■ ACTION ITEM ■
The stretch wanted below opens at the line containing "white star: moved 5 px right, 5 px down" and closes at the line containing "purple line: rotated 9 degrees clockwise". Please return it exactly, with no other lines.

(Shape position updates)
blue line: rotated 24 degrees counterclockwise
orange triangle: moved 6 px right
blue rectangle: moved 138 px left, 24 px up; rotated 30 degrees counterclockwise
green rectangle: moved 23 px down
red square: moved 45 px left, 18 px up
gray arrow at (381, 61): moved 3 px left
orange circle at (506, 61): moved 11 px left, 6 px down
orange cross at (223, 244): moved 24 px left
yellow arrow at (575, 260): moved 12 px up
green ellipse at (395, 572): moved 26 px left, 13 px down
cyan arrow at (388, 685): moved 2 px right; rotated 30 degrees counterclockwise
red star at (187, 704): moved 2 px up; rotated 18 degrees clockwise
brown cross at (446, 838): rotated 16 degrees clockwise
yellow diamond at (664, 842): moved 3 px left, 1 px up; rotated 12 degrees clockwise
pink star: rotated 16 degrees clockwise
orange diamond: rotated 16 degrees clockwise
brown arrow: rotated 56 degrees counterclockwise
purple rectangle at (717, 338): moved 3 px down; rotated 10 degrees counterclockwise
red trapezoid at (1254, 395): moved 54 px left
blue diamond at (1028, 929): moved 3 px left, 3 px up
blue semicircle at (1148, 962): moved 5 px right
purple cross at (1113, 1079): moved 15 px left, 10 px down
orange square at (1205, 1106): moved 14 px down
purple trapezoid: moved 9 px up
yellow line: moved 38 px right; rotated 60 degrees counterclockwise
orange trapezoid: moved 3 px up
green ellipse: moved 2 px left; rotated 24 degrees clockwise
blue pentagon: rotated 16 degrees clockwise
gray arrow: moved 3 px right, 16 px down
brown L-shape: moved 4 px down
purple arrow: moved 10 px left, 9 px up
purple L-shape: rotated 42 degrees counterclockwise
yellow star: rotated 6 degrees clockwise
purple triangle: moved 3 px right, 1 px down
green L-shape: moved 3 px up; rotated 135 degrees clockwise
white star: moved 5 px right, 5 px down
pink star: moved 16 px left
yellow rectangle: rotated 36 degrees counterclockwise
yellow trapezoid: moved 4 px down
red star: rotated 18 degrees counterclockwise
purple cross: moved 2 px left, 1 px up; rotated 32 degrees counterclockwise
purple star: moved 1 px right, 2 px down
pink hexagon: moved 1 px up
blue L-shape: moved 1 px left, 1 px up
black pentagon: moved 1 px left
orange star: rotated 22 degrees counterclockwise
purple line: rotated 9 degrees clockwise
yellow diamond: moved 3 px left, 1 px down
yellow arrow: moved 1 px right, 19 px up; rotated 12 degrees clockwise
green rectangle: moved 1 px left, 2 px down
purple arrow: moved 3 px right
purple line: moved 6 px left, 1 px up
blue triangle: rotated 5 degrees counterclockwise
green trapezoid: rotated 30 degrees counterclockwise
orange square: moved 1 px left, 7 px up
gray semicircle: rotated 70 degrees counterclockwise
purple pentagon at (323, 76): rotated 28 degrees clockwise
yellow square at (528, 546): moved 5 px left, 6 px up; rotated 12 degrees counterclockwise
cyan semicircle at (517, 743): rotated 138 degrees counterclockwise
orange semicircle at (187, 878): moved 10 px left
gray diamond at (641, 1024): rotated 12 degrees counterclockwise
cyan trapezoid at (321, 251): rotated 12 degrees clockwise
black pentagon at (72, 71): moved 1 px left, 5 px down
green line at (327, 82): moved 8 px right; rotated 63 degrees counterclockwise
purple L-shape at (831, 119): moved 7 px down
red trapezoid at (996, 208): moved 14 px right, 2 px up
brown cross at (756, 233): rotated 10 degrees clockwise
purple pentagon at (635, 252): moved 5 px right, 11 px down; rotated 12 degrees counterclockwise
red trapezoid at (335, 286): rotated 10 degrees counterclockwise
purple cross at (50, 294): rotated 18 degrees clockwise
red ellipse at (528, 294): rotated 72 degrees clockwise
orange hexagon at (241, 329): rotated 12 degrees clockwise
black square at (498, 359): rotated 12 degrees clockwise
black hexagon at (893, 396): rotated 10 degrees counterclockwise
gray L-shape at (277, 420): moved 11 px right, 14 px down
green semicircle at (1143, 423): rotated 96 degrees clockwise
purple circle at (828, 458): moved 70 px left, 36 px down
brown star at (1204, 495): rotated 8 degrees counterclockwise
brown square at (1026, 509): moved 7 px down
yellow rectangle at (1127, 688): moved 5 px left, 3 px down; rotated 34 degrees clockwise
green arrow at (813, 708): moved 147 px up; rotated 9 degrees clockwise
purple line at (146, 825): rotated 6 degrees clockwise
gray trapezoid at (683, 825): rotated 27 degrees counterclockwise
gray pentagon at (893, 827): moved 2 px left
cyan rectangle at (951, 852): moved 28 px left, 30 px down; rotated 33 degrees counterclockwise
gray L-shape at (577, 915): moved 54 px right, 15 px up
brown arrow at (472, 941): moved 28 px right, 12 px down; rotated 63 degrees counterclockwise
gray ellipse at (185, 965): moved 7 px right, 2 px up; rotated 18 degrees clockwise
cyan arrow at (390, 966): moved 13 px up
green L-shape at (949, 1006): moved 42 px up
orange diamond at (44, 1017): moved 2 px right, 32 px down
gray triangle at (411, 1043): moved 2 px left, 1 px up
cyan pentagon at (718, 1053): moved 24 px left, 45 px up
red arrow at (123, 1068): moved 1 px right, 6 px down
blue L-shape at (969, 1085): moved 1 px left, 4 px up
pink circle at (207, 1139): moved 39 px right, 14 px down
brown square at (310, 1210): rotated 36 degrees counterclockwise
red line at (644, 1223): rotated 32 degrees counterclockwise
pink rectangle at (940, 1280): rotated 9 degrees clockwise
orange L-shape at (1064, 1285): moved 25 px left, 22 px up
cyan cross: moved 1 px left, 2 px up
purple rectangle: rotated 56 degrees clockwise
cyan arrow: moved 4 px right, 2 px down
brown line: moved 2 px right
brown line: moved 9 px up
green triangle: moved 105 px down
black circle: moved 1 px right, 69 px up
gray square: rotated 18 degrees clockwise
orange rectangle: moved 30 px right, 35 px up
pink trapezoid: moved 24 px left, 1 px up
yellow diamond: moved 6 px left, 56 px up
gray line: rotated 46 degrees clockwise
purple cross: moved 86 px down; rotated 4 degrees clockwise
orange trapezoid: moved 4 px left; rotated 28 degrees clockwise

■ EXERCISE SOLUTION ■
white star: moved 5 px right, 5 px down
pink star: moved 16 px left
yellow rectangle: rotated 36 degrees counterclockwise
yellow trapezoid: moved 4 px down
red star: rotated 18 degrees counterclockwise
purple cross: moved 2 px left, 1 px up; rotated 32 degrees counterclockwise
purple star: moved 1 px right, 2 px down
pink hexagon: moved 1 px up
blue L-shape: moved 1 px left, 1 px up
black pentagon: moved 1 px left
orange star: rotated 22 degrees counterclockwise
purple line: rotated 9 degrees clockwise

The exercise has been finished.